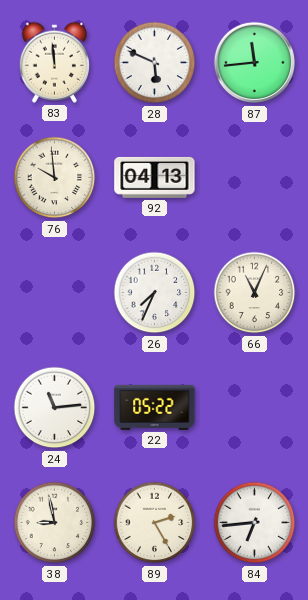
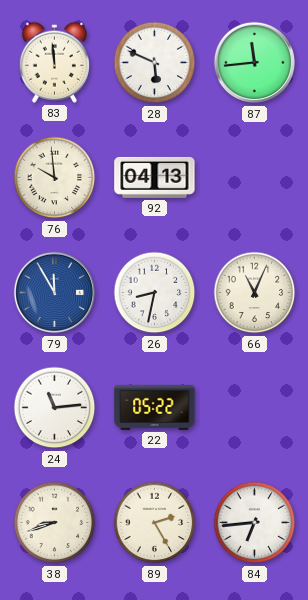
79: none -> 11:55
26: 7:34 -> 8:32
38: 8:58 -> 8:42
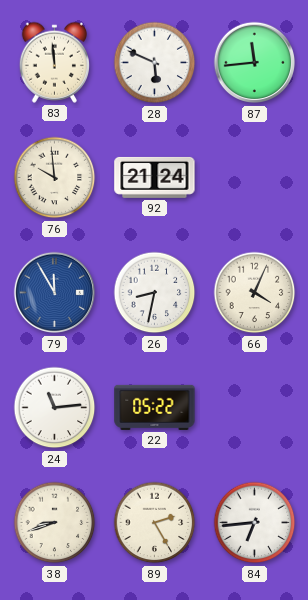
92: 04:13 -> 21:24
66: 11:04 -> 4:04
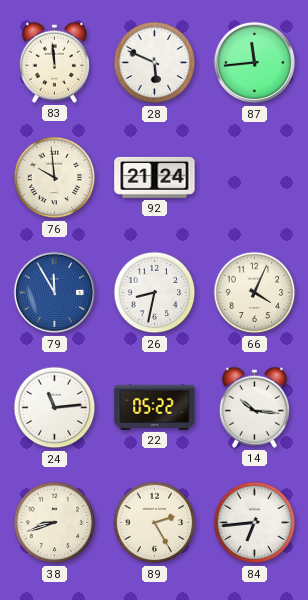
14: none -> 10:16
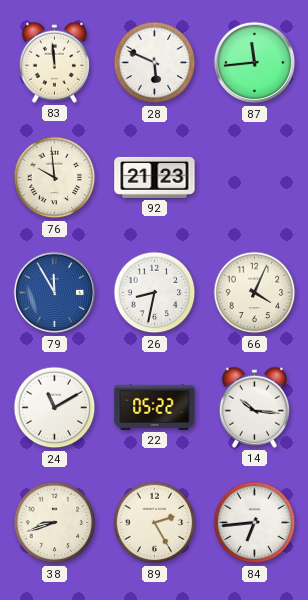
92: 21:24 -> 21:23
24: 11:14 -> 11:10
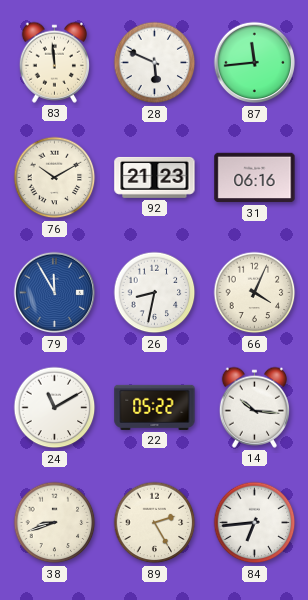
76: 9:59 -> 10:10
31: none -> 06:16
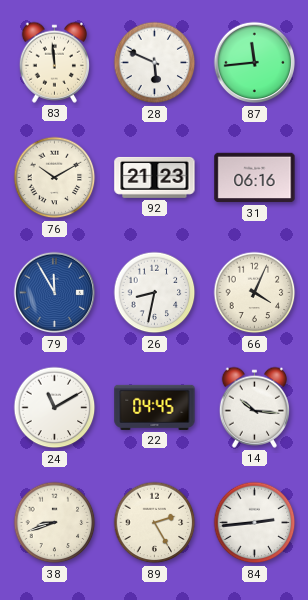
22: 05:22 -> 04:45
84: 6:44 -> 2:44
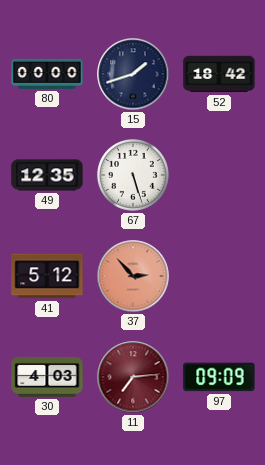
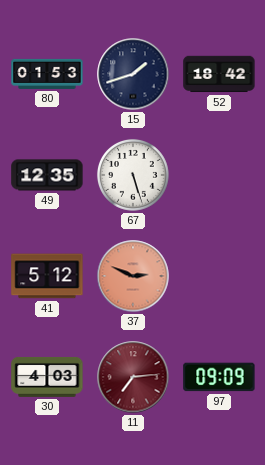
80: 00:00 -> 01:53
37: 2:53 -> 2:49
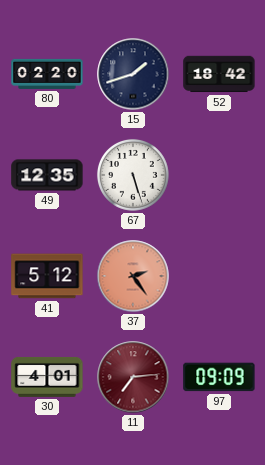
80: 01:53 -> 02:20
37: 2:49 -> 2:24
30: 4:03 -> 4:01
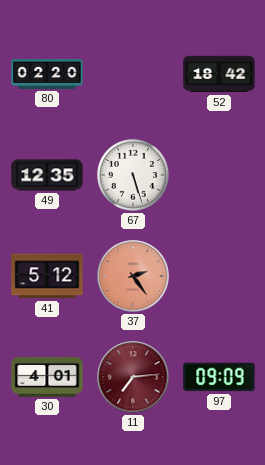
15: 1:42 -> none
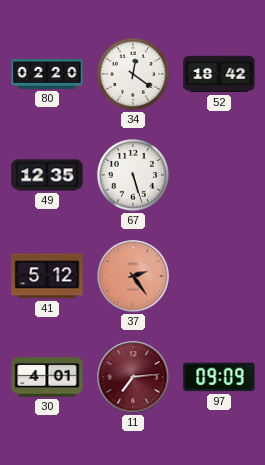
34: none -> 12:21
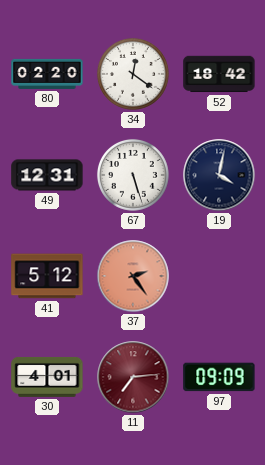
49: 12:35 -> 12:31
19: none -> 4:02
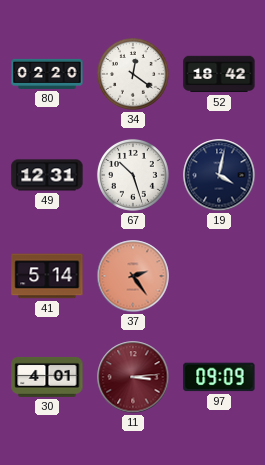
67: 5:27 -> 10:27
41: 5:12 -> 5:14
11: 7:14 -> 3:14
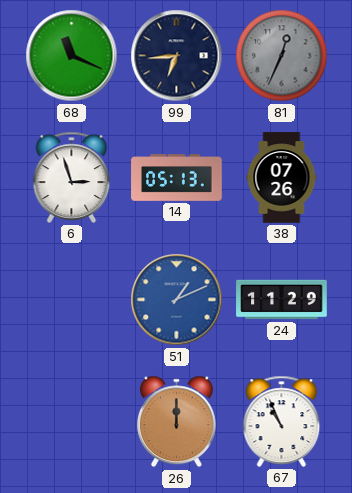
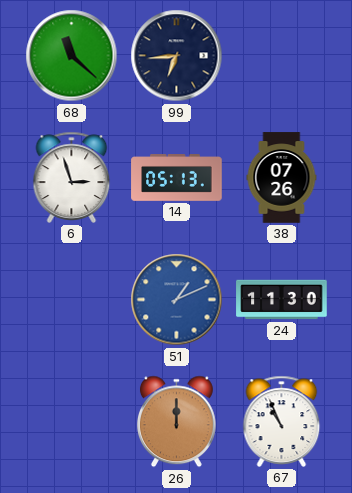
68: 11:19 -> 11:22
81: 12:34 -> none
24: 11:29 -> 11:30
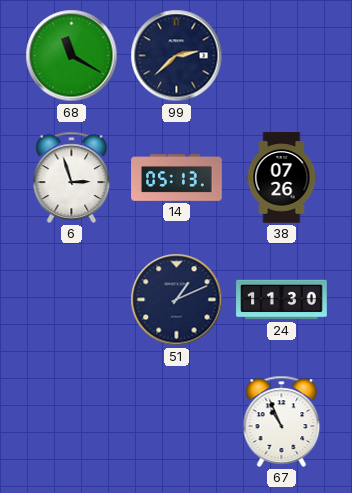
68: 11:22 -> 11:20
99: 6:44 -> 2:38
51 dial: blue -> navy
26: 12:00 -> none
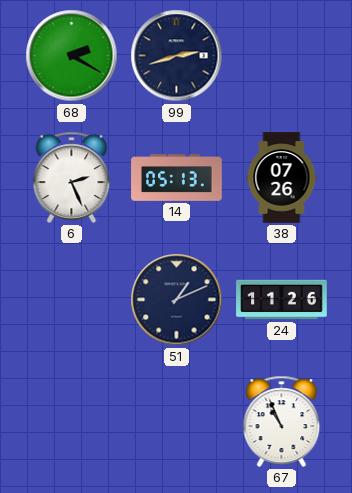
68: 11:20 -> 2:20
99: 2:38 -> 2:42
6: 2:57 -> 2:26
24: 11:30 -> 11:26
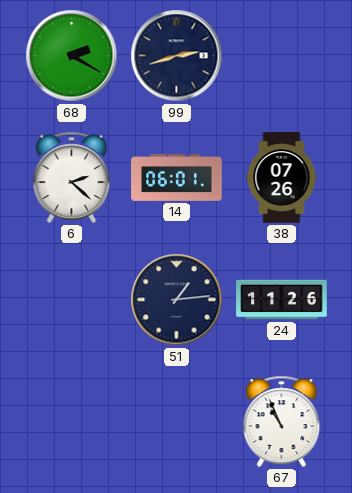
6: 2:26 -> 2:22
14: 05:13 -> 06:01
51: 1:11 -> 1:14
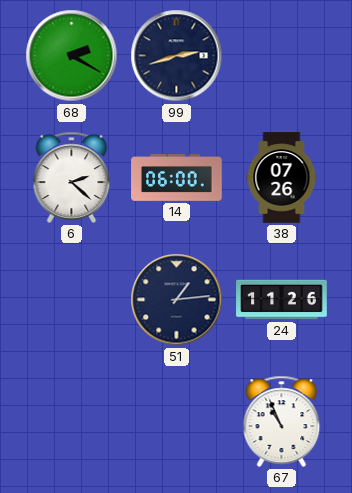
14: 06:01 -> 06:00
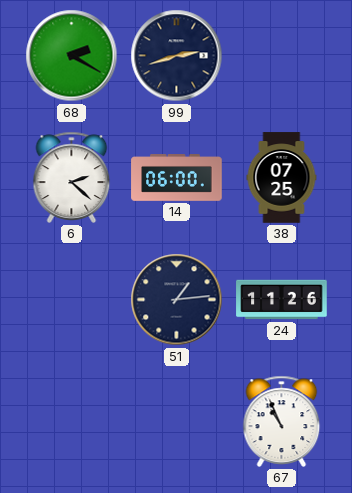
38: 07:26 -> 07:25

---

:: Exercise objective ::
Reproduce every line of the material above word for word, and leave out the pictures.

:: Exercise answer ::
79: none -> 11:55
26: 7:34 -> 8:32
38: 8:58 -> 8:42
92: 04:13 -> 21:24
66: 11:04 -> 4:04
14: none -> 10:16
92: 21:24 -> 21:23
24: 11:14 -> 11:10
76: 9:59 -> 10:10
31: none -> 06:16
22: 05:22 -> 04:45
84: 6:44 -> 2:44
80: 00:00 -> 01:53
37: 2:53 -> 2:49
80: 01:53 -> 02:20
37: 2:49 -> 2:24
30: 4:03 -> 4:01
15: 1:42 -> none
34: none -> 12:21
49: 12:35 -> 12:31
19: none -> 4:02
67: 5:27 -> 10:27
41: 5:12 -> 5:14
11: 7:14 -> 3:14
68: 11:19 -> 11:22
81: 12:34 -> none
24: 11:29 -> 11:30
68: 11:22 -> 11:20
99: 6:44 -> 2:38
51 dial: blue -> navy
26: 12:00 -> none
68: 11:20 -> 2:20
99: 2:38 -> 2:42
6: 2:57 -> 2:26
24: 11:30 -> 11:26
6: 2:26 -> 2:22
14: 05:13 -> 06:01
51: 1:11 -> 1:14
14: 06:01 -> 06:00
38: 07:26 -> 07:25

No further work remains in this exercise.